- WORK TASK -
Could you reproduce every record below exactly as written?

┌──

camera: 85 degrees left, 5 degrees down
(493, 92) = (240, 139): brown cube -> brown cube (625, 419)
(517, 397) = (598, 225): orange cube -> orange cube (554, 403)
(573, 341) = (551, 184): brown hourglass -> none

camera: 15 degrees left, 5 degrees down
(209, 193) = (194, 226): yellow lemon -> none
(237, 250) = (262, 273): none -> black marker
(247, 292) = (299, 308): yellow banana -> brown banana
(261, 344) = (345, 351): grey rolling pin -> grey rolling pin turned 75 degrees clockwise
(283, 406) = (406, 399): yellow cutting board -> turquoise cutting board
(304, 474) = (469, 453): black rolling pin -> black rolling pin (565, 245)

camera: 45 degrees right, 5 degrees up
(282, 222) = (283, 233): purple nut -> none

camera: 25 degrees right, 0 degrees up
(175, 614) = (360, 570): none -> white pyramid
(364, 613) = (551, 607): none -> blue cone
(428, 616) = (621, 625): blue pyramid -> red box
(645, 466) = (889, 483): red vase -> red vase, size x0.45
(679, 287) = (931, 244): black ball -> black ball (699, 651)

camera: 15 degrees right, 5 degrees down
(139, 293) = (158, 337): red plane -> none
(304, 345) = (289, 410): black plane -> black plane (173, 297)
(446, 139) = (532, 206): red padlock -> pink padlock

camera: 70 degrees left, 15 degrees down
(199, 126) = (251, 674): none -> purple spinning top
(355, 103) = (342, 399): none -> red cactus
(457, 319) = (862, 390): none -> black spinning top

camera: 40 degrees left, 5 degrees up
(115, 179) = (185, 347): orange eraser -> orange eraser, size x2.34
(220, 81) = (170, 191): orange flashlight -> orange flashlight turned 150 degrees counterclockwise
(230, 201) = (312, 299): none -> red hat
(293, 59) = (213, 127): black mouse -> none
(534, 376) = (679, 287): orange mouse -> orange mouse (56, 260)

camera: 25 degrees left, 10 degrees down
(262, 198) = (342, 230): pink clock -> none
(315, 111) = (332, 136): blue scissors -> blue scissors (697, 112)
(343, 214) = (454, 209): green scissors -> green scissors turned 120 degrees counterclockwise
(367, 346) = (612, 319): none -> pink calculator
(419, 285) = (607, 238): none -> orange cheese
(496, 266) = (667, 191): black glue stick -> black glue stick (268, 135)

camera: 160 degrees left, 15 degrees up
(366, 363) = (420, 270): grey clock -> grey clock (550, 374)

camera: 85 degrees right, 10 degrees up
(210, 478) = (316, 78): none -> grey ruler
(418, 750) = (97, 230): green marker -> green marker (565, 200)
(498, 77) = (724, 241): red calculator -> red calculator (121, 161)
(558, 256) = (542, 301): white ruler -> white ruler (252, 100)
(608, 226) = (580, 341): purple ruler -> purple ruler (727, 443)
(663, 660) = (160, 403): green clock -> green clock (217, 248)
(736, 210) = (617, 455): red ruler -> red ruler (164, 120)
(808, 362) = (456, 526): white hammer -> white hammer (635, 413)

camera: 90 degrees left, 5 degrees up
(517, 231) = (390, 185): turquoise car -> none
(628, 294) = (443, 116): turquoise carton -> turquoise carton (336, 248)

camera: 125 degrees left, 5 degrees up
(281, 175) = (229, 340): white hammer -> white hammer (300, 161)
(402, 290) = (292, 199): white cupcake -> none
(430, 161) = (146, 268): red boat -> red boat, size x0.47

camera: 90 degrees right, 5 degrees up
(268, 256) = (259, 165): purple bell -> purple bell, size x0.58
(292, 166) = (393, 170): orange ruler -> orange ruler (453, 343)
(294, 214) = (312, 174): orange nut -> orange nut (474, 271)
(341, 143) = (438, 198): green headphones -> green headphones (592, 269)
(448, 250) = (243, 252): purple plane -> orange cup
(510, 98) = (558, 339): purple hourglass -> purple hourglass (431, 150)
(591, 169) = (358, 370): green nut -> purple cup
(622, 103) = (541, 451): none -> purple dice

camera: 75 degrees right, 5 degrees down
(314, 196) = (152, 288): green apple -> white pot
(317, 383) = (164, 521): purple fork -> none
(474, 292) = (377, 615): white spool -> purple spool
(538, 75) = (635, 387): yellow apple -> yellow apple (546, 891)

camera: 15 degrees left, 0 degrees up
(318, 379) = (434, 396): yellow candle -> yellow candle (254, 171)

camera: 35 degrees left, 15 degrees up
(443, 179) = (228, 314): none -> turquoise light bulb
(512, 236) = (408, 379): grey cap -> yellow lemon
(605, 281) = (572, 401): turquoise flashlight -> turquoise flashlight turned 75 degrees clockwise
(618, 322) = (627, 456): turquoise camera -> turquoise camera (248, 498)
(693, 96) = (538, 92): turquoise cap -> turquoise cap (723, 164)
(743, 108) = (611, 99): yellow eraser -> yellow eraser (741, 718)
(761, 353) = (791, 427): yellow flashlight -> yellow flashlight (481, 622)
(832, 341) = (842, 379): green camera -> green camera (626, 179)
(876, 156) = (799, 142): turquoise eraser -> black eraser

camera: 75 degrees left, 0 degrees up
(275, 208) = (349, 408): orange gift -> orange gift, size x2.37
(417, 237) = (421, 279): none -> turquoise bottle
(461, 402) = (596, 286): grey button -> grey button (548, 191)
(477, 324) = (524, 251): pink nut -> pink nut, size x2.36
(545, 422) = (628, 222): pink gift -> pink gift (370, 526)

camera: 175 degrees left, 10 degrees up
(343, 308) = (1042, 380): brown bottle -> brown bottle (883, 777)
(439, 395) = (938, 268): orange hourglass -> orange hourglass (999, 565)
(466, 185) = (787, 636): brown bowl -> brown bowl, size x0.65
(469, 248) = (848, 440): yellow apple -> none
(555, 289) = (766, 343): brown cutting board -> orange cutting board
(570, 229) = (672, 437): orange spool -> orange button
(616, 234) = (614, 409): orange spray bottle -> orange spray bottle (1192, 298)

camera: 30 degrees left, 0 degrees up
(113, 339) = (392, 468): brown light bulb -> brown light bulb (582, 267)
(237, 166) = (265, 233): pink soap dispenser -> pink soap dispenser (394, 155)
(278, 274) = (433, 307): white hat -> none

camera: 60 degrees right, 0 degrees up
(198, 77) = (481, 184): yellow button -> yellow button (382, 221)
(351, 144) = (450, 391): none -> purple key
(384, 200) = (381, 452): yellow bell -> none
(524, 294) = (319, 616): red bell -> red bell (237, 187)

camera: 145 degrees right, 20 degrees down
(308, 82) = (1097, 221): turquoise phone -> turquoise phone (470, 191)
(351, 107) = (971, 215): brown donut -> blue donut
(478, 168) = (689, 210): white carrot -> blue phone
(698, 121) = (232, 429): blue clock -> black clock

└──

- RESPONSE AREA -
camera: 85 degrees left, 5 degrees down
(493, 92) = (240, 139): brown cube -> brown cube (625, 419)
(517, 397) = (598, 225): orange cube -> orange cube (554, 403)
(573, 341) = (551, 184): brown hourglass -> none

camera: 15 degrees left, 5 degrees down
(209, 193) = (194, 226): yellow lemon -> none
(237, 250) = (262, 273): none -> black marker
(247, 292) = (299, 308): yellow banana -> brown banana
(261, 344) = (345, 351): grey rolling pin -> grey rolling pin turned 75 degrees clockwise
(283, 406) = (406, 399): yellow cutting board -> turquoise cutting board
(304, 474) = (469, 453): black rolling pin -> black rolling pin (565, 245)

camera: 45 degrees right, 5 degrees up
(282, 222) = (283, 233): purple nut -> none

camera: 25 degrees right, 0 degrees up
(175, 614) = (360, 570): none -> white pyramid
(364, 613) = (551, 607): none -> blue cone
(428, 616) = (621, 625): blue pyramid -> red box
(645, 466) = (889, 483): red vase -> red vase, size x0.45
(679, 287) = (931, 244): black ball -> black ball (699, 651)

camera: 15 degrees right, 5 degrees down
(139, 293) = (158, 337): red plane -> none
(304, 345) = (289, 410): black plane -> black plane (173, 297)
(446, 139) = (532, 206): red padlock -> pink padlock

camera: 70 degrees left, 15 degrees down
(199, 126) = (251, 674): none -> purple spinning top
(355, 103) = (342, 399): none -> red cactus
(457, 319) = (862, 390): none -> black spinning top

camera: 40 degrees left, 5 degrees up
(115, 179) = (185, 347): orange eraser -> orange eraser, size x2.34
(220, 81) = (170, 191): orange flashlight -> orange flashlight turned 150 degrees counterclockwise
(230, 201) = (312, 299): none -> red hat
(293, 59) = (213, 127): black mouse -> none
(534, 376) = (679, 287): orange mouse -> orange mouse (56, 260)

camera: 25 degrees left, 10 degrees down
(262, 198) = (342, 230): pink clock -> none
(315, 111) = (332, 136): blue scissors -> blue scissors (697, 112)
(343, 214) = (454, 209): green scissors -> green scissors turned 120 degrees counterclockwise
(367, 346) = (612, 319): none -> pink calculator
(419, 285) = (607, 238): none -> orange cheese
(496, 266) = (667, 191): black glue stick -> black glue stick (268, 135)

camera: 160 degrees left, 15 degrees up
(366, 363) = (420, 270): grey clock -> grey clock (550, 374)

camera: 85 degrees right, 10 degrees up
(210, 478) = (316, 78): none -> grey ruler
(418, 750) = (97, 230): green marker -> green marker (565, 200)
(498, 77) = (724, 241): red calculator -> red calculator (121, 161)
(558, 256) = (542, 301): white ruler -> white ruler (252, 100)
(608, 226) = (580, 341): purple ruler -> purple ruler (727, 443)
(663, 660) = (160, 403): green clock -> green clock (217, 248)
(736, 210) = (617, 455): red ruler -> red ruler (164, 120)
(808, 362) = (456, 526): white hammer -> white hammer (635, 413)

camera: 90 degrees left, 5 degrees up
(517, 231) = (390, 185): turquoise car -> none
(628, 294) = (443, 116): turquoise carton -> turquoise carton (336, 248)

camera: 125 degrees left, 5 degrees up
(281, 175) = (229, 340): white hammer -> white hammer (300, 161)
(402, 290) = (292, 199): white cupcake -> none
(430, 161) = (146, 268): red boat -> red boat, size x0.47

camera: 90 degrees right, 5 degrees up
(268, 256) = (259, 165): purple bell -> purple bell, size x0.58
(292, 166) = (393, 170): orange ruler -> orange ruler (453, 343)
(294, 214) = (312, 174): orange nut -> orange nut (474, 271)
(341, 143) = (438, 198): green headphones -> green headphones (592, 269)
(448, 250) = (243, 252): purple plane -> orange cup
(510, 98) = (558, 339): purple hourglass -> purple hourglass (431, 150)
(591, 169) = (358, 370): green nut -> purple cup
(622, 103) = (541, 451): none -> purple dice

camera: 75 degrees right, 5 degrees down
(314, 196) = (152, 288): green apple -> white pot
(317, 383) = (164, 521): purple fork -> none
(474, 292) = (377, 615): white spool -> purple spool
(538, 75) = (635, 387): yellow apple -> yellow apple (546, 891)

camera: 15 degrees left, 0 degrees up
(318, 379) = (434, 396): yellow candle -> yellow candle (254, 171)

camera: 35 degrees left, 15 degrees up
(443, 179) = (228, 314): none -> turquoise light bulb
(512, 236) = (408, 379): grey cap -> yellow lemon
(605, 281) = (572, 401): turquoise flashlight -> turquoise flashlight turned 75 degrees clockwise
(618, 322) = (627, 456): turquoise camera -> turquoise camera (248, 498)
(693, 96) = (538, 92): turquoise cap -> turquoise cap (723, 164)
(743, 108) = (611, 99): yellow eraser -> yellow eraser (741, 718)
(761, 353) = (791, 427): yellow flashlight -> yellow flashlight (481, 622)
(832, 341) = (842, 379): green camera -> green camera (626, 179)
(876, 156) = (799, 142): turquoise eraser -> black eraser

camera: 75 degrees left, 0 degrees up
(275, 208) = (349, 408): orange gift -> orange gift, size x2.37
(417, 237) = (421, 279): none -> turquoise bottle
(461, 402) = (596, 286): grey button -> grey button (548, 191)
(477, 324) = (524, 251): pink nut -> pink nut, size x2.36
(545, 422) = (628, 222): pink gift -> pink gift (370, 526)

camera: 175 degrees left, 10 degrees up
(343, 308) = (1042, 380): brown bottle -> brown bottle (883, 777)
(439, 395) = (938, 268): orange hourglass -> orange hourglass (999, 565)
(466, 185) = (787, 636): brown bowl -> brown bowl, size x0.65
(469, 248) = (848, 440): yellow apple -> none
(555, 289) = (766, 343): brown cutting board -> orange cutting board
(570, 229) = (672, 437): orange spool -> orange button
(616, 234) = (614, 409): orange spray bottle -> orange spray bottle (1192, 298)

camera: 30 degrees left, 0 degrees up
(113, 339) = (392, 468): brown light bulb -> brown light bulb (582, 267)
(237, 166) = (265, 233): pink soap dispenser -> pink soap dispenser (394, 155)
(278, 274) = (433, 307): white hat -> none

camera: 60 degrees right, 0 degrees up
(198, 77) = (481, 184): yellow button -> yellow button (382, 221)
(351, 144) = (450, 391): none -> purple key
(384, 200) = (381, 452): yellow bell -> none
(524, 294) = (319, 616): red bell -> red bell (237, 187)

camera: 145 degrees right, 20 degrees down
(308, 82) = (1097, 221): turquoise phone -> turquoise phone (470, 191)
(351, 107) = (971, 215): brown donut -> blue donut
(478, 168) = (689, 210): white carrot -> blue phone
(698, 121) = (232, 429): blue clock -> black clock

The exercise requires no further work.